Please repeat the lines below exactly. Begin with the line containing "repainted | green_duck" and go on through the line containing "shifted | white_robot".

**Data listing:**
'''

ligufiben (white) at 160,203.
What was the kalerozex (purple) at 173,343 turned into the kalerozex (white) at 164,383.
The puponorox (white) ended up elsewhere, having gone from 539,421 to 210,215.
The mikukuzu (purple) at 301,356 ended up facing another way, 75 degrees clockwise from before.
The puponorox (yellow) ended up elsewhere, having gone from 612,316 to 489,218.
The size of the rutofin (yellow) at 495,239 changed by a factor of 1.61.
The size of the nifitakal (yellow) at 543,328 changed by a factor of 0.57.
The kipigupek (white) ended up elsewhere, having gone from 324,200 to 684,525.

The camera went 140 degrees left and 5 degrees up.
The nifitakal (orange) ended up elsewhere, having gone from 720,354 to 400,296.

'''
'''

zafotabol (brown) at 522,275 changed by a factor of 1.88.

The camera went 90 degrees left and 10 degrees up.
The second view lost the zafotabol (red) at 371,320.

'''
'''

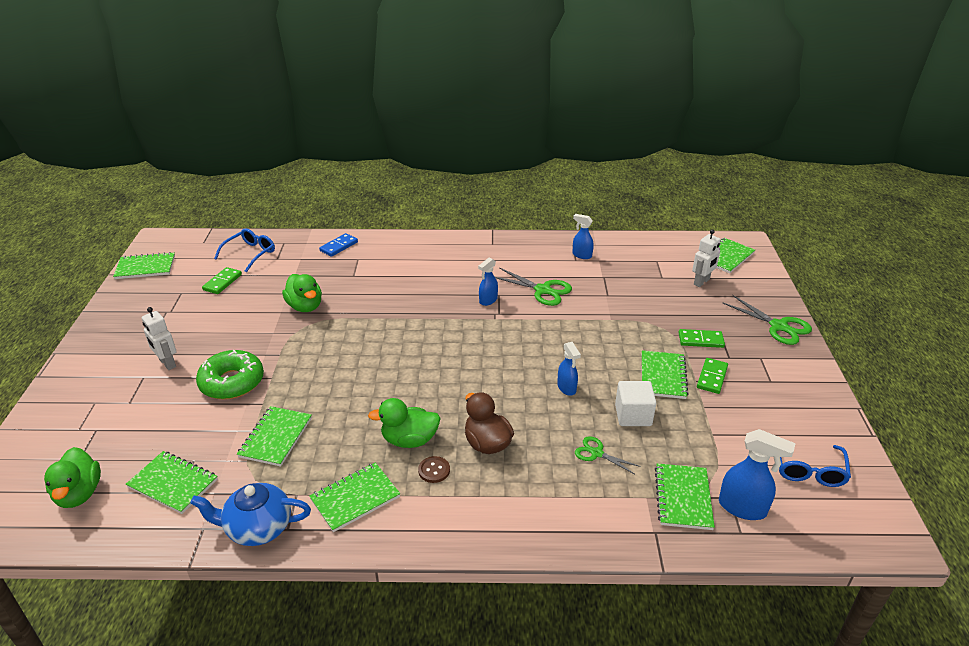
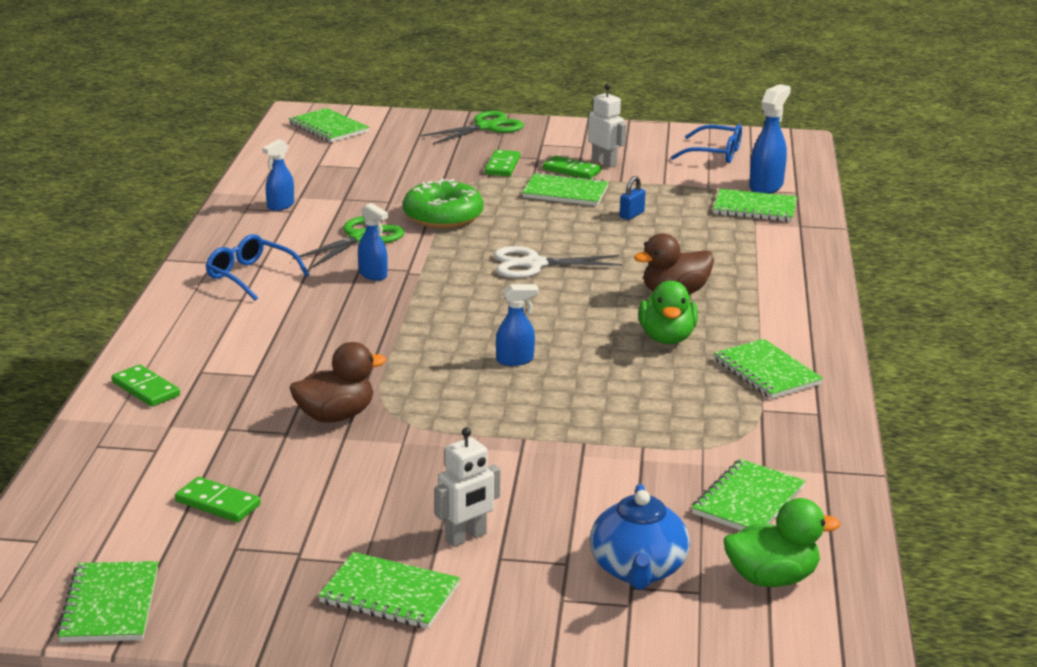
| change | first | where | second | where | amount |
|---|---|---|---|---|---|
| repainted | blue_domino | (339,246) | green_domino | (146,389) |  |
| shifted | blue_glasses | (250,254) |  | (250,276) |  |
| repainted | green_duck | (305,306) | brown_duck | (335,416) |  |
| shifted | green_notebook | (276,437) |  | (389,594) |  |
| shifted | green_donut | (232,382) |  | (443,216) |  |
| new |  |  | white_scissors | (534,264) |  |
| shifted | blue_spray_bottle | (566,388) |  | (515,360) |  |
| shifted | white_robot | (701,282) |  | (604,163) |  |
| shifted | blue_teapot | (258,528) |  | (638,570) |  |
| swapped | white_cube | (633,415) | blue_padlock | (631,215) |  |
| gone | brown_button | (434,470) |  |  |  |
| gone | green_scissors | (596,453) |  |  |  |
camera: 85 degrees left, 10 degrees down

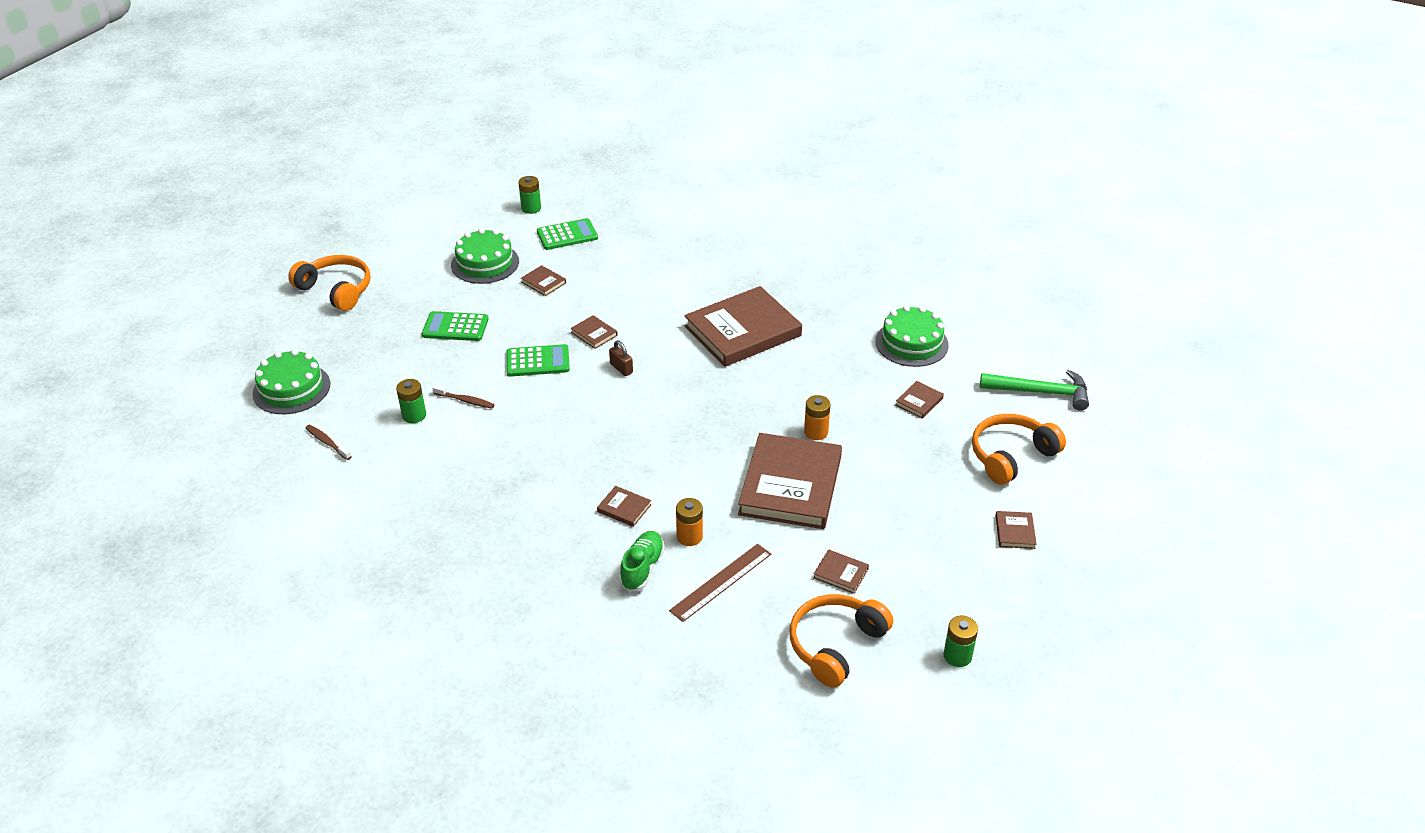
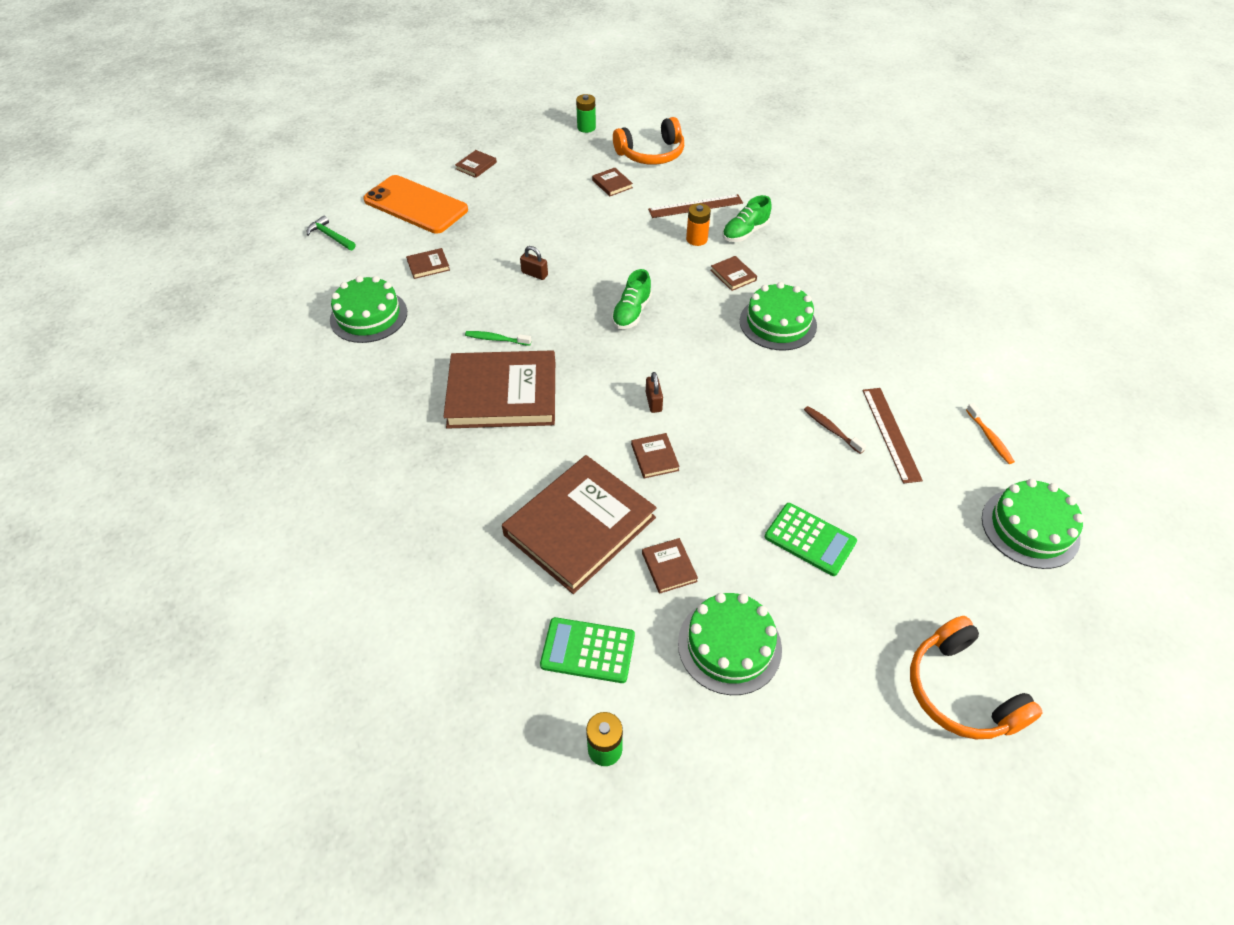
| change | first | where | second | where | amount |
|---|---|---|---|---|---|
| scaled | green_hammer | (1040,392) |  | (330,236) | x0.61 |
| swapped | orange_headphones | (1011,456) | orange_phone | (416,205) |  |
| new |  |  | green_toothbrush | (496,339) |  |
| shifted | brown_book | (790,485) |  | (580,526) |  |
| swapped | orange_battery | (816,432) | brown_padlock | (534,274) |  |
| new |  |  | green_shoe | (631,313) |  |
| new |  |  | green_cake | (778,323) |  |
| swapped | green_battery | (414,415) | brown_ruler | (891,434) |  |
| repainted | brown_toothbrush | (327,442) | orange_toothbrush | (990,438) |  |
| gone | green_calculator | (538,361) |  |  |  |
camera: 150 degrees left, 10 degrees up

'''

**Answer space:**
| repainted | green_duck | (305,306) | brown_duck | (335,416) |  |
| shifted | green_notebook | (276,437) |  | (389,594) |  |
| shifted | green_donut | (232,382) |  | (443,216) |  |
| new |  |  | white_scissors | (534,264) |  |
| shifted | blue_spray_bottle | (566,388) |  | (515,360) |  |
| shifted | white_robot | (701,282) |  | (604,163) |  |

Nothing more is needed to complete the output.